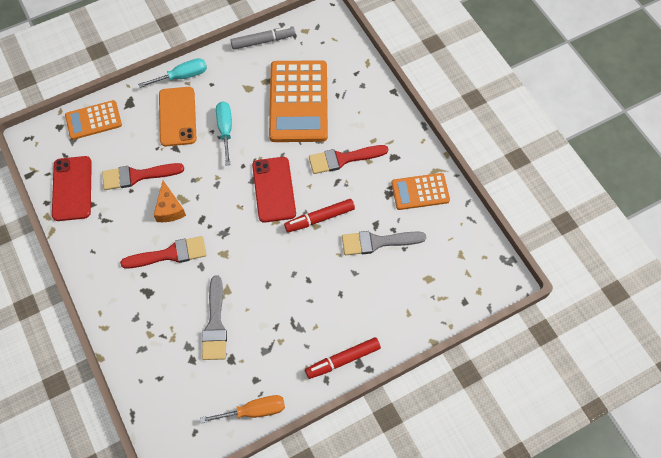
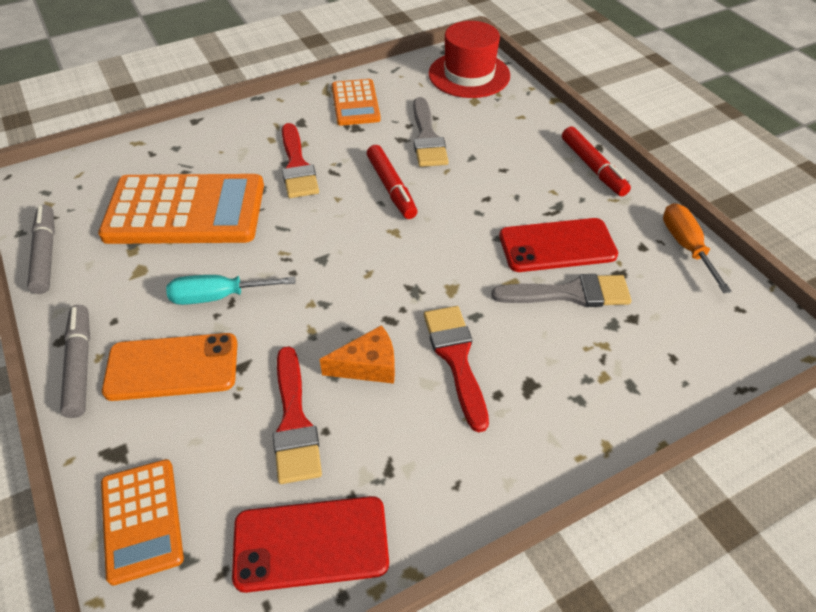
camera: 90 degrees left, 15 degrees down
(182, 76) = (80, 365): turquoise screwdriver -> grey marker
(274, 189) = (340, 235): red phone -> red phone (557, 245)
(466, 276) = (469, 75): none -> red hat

-- -- --

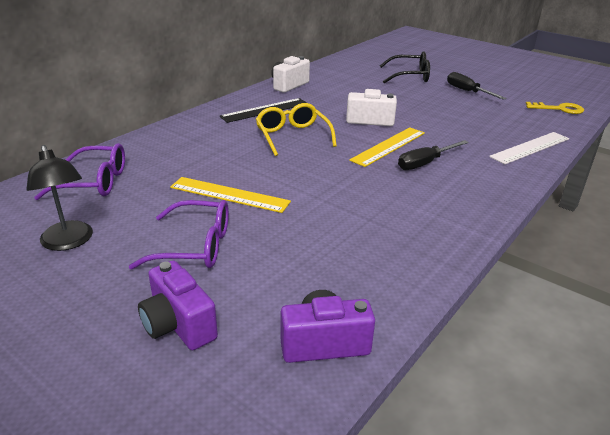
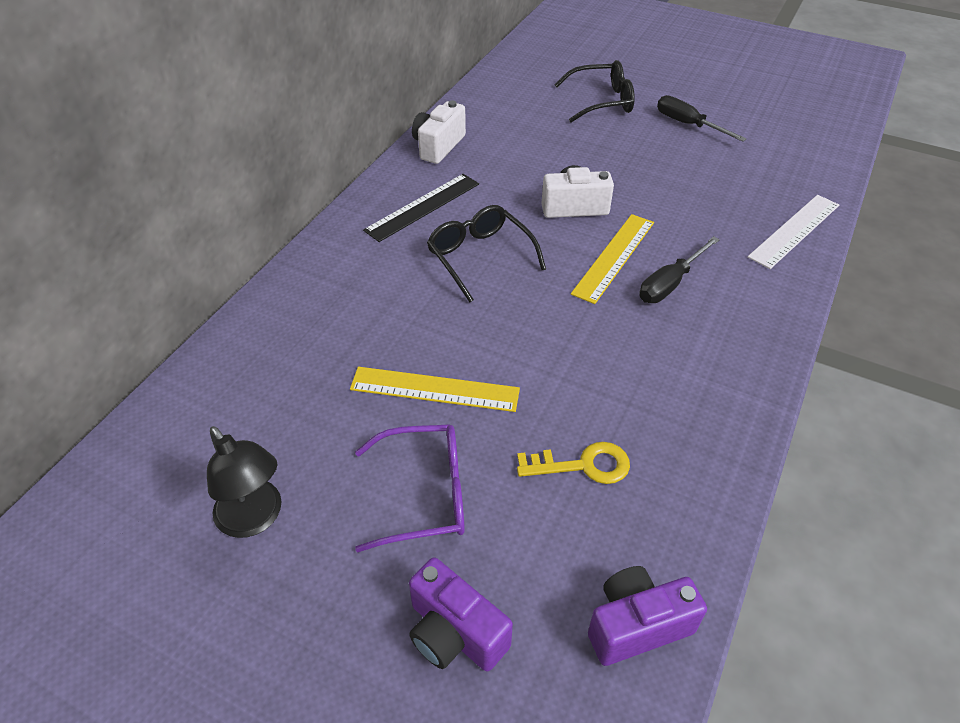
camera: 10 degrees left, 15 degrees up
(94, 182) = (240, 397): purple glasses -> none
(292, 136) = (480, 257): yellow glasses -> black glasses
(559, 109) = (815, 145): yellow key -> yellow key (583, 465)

-- -- --

WHAT TO WORK ON >>
Both the line containing "(292, 136) = (480, 257): yellow" and the line containing "(559, 109) = (815, 145): yellow" belong in the answer. Print them and every line above that falls between them exactly, and no others.

OUTPUT OF THE EXERCISE >>
(292, 136) = (480, 257): yellow glasses -> black glasses
(559, 109) = (815, 145): yellow key -> yellow key (583, 465)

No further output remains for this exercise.